*Exercise task*: Copy the rows below, swapping each "midpoint" for "center point" and changing nothing else.

*Recorded data*:
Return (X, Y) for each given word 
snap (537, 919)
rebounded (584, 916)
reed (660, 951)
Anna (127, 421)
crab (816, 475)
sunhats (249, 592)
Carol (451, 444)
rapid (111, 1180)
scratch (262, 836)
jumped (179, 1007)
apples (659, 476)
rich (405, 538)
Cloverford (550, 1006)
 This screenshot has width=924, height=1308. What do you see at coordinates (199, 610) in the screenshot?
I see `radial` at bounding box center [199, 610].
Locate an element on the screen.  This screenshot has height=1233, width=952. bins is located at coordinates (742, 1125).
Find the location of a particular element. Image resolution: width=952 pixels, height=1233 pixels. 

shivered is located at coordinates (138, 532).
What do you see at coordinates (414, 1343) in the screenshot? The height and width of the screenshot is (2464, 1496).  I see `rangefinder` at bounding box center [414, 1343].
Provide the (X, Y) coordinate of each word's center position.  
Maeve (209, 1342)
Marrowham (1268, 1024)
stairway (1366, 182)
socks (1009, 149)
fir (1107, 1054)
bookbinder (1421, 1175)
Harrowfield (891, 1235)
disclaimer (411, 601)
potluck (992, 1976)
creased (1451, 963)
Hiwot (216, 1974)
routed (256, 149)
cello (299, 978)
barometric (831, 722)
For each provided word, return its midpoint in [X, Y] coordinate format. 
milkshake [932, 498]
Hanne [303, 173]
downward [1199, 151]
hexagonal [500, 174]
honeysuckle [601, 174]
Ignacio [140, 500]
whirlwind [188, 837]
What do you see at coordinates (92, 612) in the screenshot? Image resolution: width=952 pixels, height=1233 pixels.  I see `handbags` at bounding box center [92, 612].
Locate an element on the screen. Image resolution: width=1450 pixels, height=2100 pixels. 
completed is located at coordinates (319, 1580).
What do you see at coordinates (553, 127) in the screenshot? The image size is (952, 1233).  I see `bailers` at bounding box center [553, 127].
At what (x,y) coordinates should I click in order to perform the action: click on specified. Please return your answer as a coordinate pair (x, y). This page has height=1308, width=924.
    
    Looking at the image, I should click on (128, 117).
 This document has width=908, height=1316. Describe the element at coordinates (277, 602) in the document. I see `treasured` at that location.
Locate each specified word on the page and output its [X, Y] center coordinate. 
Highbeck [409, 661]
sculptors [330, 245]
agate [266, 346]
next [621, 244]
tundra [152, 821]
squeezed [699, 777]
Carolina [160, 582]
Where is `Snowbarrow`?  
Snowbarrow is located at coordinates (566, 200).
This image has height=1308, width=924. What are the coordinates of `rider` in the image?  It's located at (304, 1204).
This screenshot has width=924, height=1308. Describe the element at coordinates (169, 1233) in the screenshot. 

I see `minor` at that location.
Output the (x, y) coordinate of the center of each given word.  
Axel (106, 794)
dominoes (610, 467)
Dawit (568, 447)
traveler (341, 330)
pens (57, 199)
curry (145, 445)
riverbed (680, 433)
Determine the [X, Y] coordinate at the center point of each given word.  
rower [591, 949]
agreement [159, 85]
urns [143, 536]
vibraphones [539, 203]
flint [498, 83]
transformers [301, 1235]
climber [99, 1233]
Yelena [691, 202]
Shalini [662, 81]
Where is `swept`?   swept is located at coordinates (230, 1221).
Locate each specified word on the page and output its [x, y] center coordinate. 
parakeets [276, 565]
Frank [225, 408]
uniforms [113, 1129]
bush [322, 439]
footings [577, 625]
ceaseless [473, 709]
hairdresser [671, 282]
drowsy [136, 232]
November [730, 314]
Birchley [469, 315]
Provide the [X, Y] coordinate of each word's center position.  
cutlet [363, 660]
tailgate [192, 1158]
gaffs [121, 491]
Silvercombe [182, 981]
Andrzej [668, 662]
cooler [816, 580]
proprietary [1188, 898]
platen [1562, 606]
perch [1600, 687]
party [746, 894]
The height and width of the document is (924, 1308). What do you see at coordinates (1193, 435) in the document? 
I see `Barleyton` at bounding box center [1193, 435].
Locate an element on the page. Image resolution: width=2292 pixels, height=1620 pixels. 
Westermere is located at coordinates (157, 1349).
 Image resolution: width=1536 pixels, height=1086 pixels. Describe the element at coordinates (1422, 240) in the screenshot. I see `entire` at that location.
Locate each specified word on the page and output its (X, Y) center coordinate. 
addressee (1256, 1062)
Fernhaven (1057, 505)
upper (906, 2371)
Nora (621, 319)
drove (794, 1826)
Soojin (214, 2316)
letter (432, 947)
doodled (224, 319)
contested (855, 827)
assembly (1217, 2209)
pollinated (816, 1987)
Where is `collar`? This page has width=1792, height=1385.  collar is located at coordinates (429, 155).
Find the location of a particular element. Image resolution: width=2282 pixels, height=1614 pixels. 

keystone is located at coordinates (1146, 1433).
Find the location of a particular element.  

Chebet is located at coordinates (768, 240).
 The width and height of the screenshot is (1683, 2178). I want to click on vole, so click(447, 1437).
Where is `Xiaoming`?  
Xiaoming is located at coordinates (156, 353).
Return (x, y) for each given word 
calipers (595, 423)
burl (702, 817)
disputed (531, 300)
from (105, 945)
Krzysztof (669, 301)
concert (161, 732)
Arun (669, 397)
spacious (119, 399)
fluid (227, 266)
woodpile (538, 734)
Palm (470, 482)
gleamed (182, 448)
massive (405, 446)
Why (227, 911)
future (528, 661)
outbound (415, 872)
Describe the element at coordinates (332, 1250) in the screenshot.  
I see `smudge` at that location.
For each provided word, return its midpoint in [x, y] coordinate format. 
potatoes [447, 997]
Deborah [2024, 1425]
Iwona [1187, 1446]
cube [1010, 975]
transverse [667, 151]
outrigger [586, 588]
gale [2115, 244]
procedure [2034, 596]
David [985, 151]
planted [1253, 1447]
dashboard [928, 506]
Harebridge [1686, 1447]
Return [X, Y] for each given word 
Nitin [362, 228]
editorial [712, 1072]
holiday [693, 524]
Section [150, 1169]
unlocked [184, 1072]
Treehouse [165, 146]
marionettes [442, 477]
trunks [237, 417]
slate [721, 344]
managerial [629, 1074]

*Correct response*:
Return (X, Y) for each given word 
snap (537, 919)
rebounded (584, 916)
reed (660, 951)
Anna (127, 421)
crab (816, 475)
sunhats (249, 592)
Carol (451, 444)
rapid (111, 1180)
scratch (262, 836)
jumped (179, 1007)
apples (659, 476)
rich (405, 538)
Cloverford (550, 1006)
 This screenshot has width=924, height=1308. What do you see at coordinates (199, 610) in the screenshot?
I see `radial` at bounding box center [199, 610].
Locate an element on the screen.  This screenshot has height=1233, width=952. bins is located at coordinates (742, 1125).
Find the location of a particular element. Image resolution: width=952 pixels, height=1233 pixels. 

shivered is located at coordinates (138, 532).
What do you see at coordinates (414, 1343) in the screenshot? The height and width of the screenshot is (2464, 1496).  I see `rangefinder` at bounding box center [414, 1343].
Provide the (X, Y) coordinate of each word's center position.  
Maeve (209, 1342)
Marrowham (1268, 1024)
stairway (1366, 182)
socks (1009, 149)
fir (1107, 1054)
bookbinder (1421, 1175)
Harrowfield (891, 1235)
disclaimer (411, 601)
potluck (992, 1976)
creased (1451, 963)
Hiwot (216, 1974)
routed (256, 149)
cello (299, 978)
barometric (831, 722)
For each provided word, return its center point in [X, Y] coordinate format. 
milkshake [932, 498]
Hanne [303, 173]
downward [1199, 151]
hexagonal [500, 174]
honeysuckle [601, 174]
Ignacio [140, 500]
whirlwind [188, 837]
What do you see at coordinates (92, 612) in the screenshot? Image resolution: width=952 pixels, height=1233 pixels.  I see `handbags` at bounding box center [92, 612].
Locate an element on the screen. Image resolution: width=1450 pixels, height=2100 pixels. 
completed is located at coordinates (319, 1580).
What do you see at coordinates (553, 127) in the screenshot? The image size is (952, 1233).  I see `bailers` at bounding box center [553, 127].
At what (x,y) coordinates should I click in order to perform the action: click on specified. Please return your answer as a coordinate pair (x, y). This page has height=1308, width=924.
    
    Looking at the image, I should click on (128, 117).
 This document has width=908, height=1316. Describe the element at coordinates (277, 602) in the document. I see `treasured` at that location.
Locate each specified word on the page and output its [X, Y] center coordinate. 
Highbeck [409, 661]
sculptors [330, 245]
agate [266, 346]
next [621, 244]
tundra [152, 821]
squeezed [699, 777]
Carolina [160, 582]
Where is `Snowbarrow`?  
Snowbarrow is located at coordinates (566, 200).
This image has height=1308, width=924. What are the coordinates of `rider` in the image?  It's located at (304, 1204).
This screenshot has width=924, height=1308. Describe the element at coordinates (169, 1233) in the screenshot. 

I see `minor` at that location.
Output the (x, y) coordinate of the center of each given word.  
Axel (106, 794)
dominoes (610, 467)
Dawit (568, 447)
traveler (341, 330)
pens (57, 199)
curry (145, 445)
riverbed (680, 433)
Determine the [X, Y] coordinate at the center point of each given word.  
rower [591, 949]
agreement [159, 85]
urns [143, 536]
vibraphones [539, 203]
flint [498, 83]
transformers [301, 1235]
climber [99, 1233]
Yelena [691, 202]
Shalini [662, 81]
Where is `swept`?   swept is located at coordinates (230, 1221).
Locate each specified word on the page and output its [x, y] center coordinate. 
parakeets [276, 565]
Frank [225, 408]
uniforms [113, 1129]
bush [322, 439]
footings [577, 625]
ceaseless [473, 709]
hairdresser [671, 282]
drowsy [136, 232]
November [730, 314]
Birchley [469, 315]
Provide the [X, Y] coordinate of each word's center position.  
cutlet [363, 660]
tailgate [192, 1158]
gaffs [121, 491]
Silvercombe [182, 981]
Andrzej [668, 662]
cooler [816, 580]
proprietary [1188, 898]
platen [1562, 606]
perch [1600, 687]
party [746, 894]
The height and width of the document is (924, 1308). What do you see at coordinates (1193, 435) in the document? 
I see `Barleyton` at bounding box center [1193, 435].
Locate an element on the page. Image resolution: width=2292 pixels, height=1620 pixels. 
Westermere is located at coordinates (157, 1349).
 Image resolution: width=1536 pixels, height=1086 pixels. Describe the element at coordinates (1422, 240) in the screenshot. I see `entire` at that location.
Locate each specified word on the page and output its (X, Y) center coordinate. 
addressee (1256, 1062)
Fernhaven (1057, 505)
upper (906, 2371)
Nora (621, 319)
drove (794, 1826)
Soojin (214, 2316)
letter (432, 947)
doodled (224, 319)
contested (855, 827)
assembly (1217, 2209)
pollinated (816, 1987)
Where is `collar`? This page has width=1792, height=1385.  collar is located at coordinates (429, 155).
Find the location of a particular element. Image resolution: width=2282 pixels, height=1614 pixels. 

keystone is located at coordinates (1146, 1433).
Find the location of a particular element.  

Chebet is located at coordinates (768, 240).
 The width and height of the screenshot is (1683, 2178). I want to click on vole, so click(447, 1437).
Where is `Xiaoming`?  
Xiaoming is located at coordinates (156, 353).
Return (x, y) for each given word 
calipers (595, 423)
burl (702, 817)
disputed (531, 300)
from (105, 945)
Krzysztof (669, 301)
concert (161, 732)
Arun (669, 397)
spacious (119, 399)
fluid (227, 266)
woodpile (538, 734)
Palm (470, 482)
gleamed (182, 448)
massive (405, 446)
Why (227, 911)
future (528, 661)
outbound (415, 872)
Describe the element at coordinates (332, 1250) in the screenshot.  
I see `smudge` at that location.
For each provided word, return its center point in [x, y] coordinate format. 
potatoes [447, 997]
Deborah [2024, 1425]
Iwona [1187, 1446]
cube [1010, 975]
transverse [667, 151]
outrigger [586, 588]
gale [2115, 244]
procedure [2034, 596]
David [985, 151]
planted [1253, 1447]
dashboard [928, 506]
Harebridge [1686, 1447]
Return [X, Y] for each given word 
Nitin [362, 228]
editorial [712, 1072]
holiday [693, 524]
Section [150, 1169]
unlocked [184, 1072]
Treehouse [165, 146]
marionettes [442, 477]
trunks [237, 417]
slate [721, 344]
managerial [629, 1074]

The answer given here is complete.